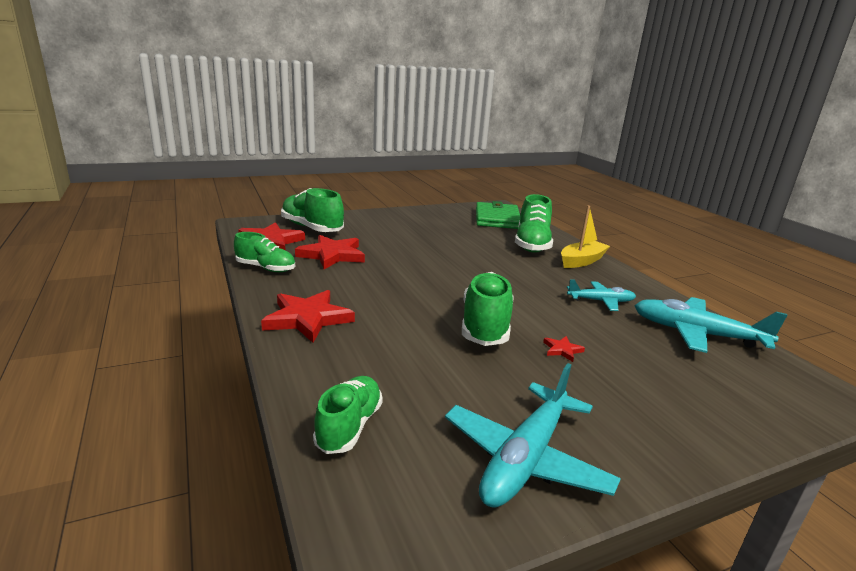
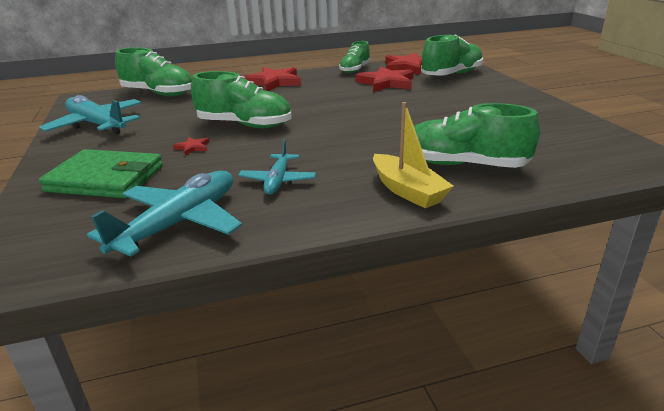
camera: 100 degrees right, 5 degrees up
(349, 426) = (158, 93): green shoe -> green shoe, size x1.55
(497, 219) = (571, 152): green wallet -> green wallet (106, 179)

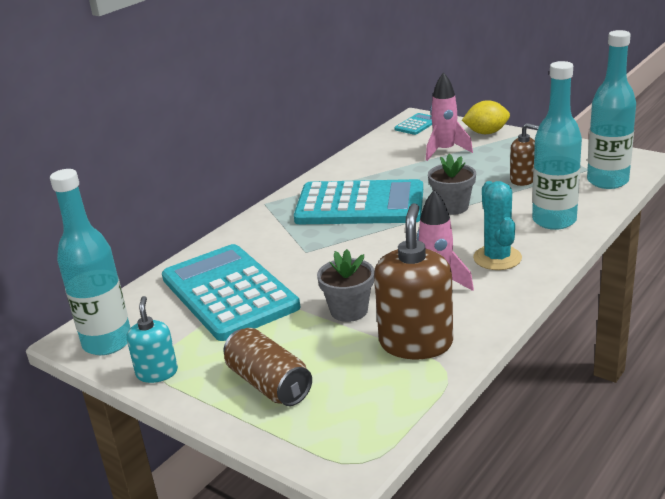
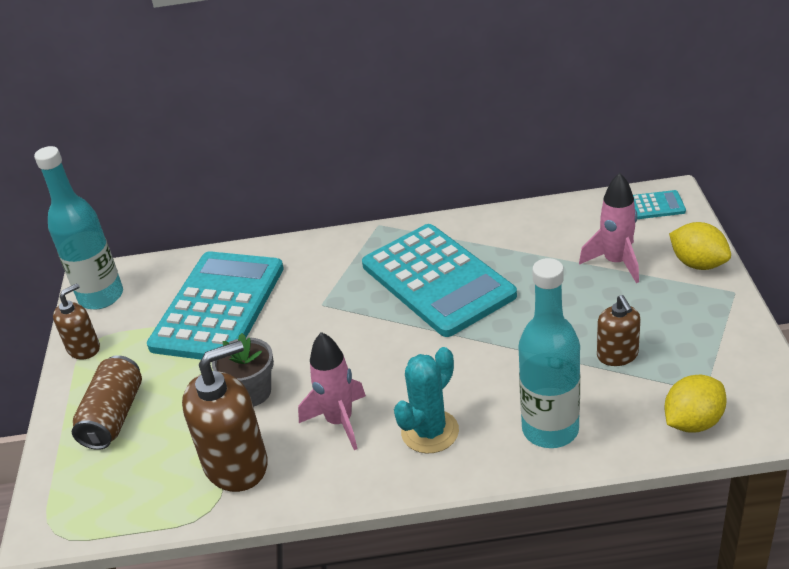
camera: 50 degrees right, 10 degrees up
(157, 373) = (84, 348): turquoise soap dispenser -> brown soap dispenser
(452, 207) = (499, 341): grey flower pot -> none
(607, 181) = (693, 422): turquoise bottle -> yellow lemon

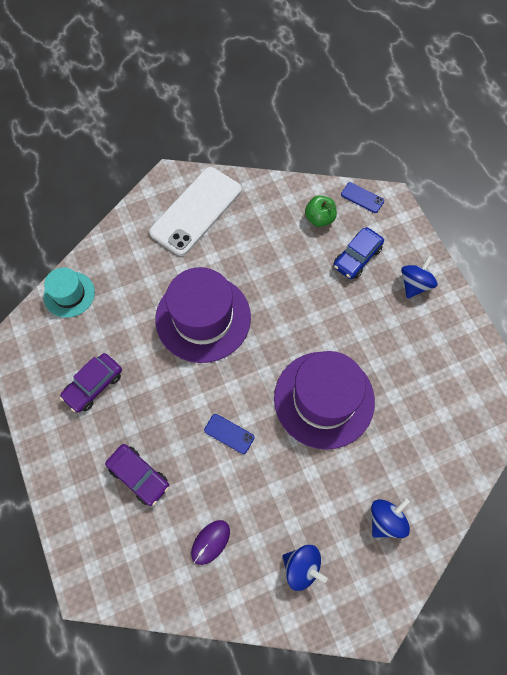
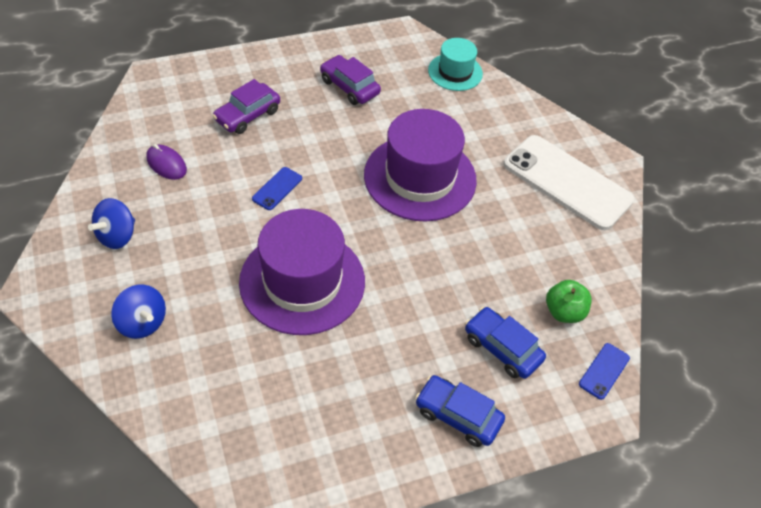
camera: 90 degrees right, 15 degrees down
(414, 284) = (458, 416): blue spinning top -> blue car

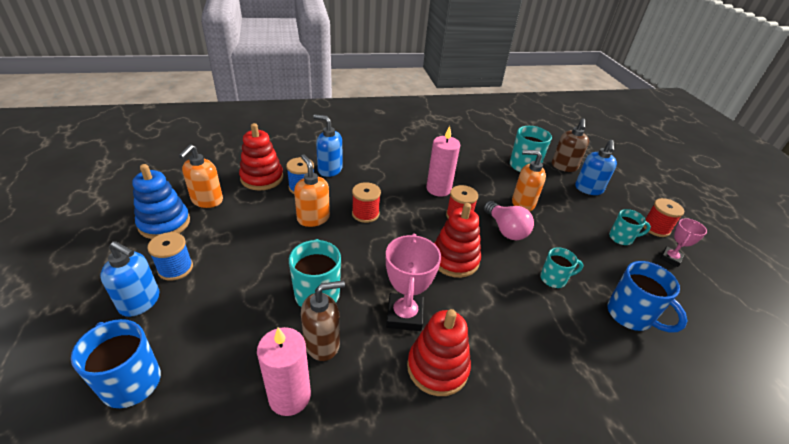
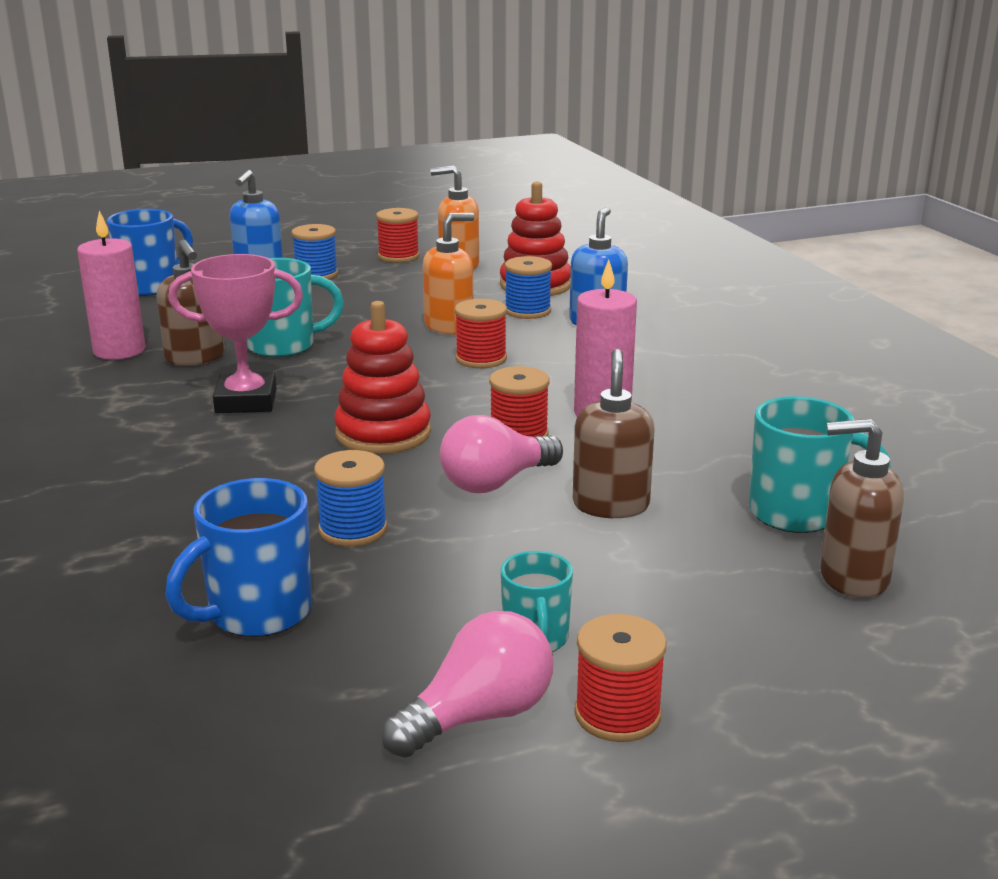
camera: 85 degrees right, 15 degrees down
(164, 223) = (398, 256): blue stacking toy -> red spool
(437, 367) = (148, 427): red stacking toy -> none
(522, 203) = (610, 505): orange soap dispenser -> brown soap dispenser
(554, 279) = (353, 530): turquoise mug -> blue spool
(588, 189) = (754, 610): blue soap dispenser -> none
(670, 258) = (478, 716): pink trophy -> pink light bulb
-.-.-
● What you have to do
The lines from the one containing "(607, 181) = (693, 422): turquoise" through the final line of the data are to be repeated exactly, with both ends included and all pictures left out.

● Response box
(607, 181) = (693, 422): turquoise bottle -> yellow lemon

camera: 90 degrees right, 15 degrees down
(414, 284) = (458, 416): blue spinning top -> blue car

camera: 85 degrees right, 15 degrees down
(164, 223) = (398, 256): blue stacking toy -> red spool
(437, 367) = (148, 427): red stacking toy -> none
(522, 203) = (610, 505): orange soap dispenser -> brown soap dispenser
(554, 279) = (353, 530): turquoise mug -> blue spool
(588, 189) = (754, 610): blue soap dispenser -> none
(670, 258) = (478, 716): pink trophy -> pink light bulb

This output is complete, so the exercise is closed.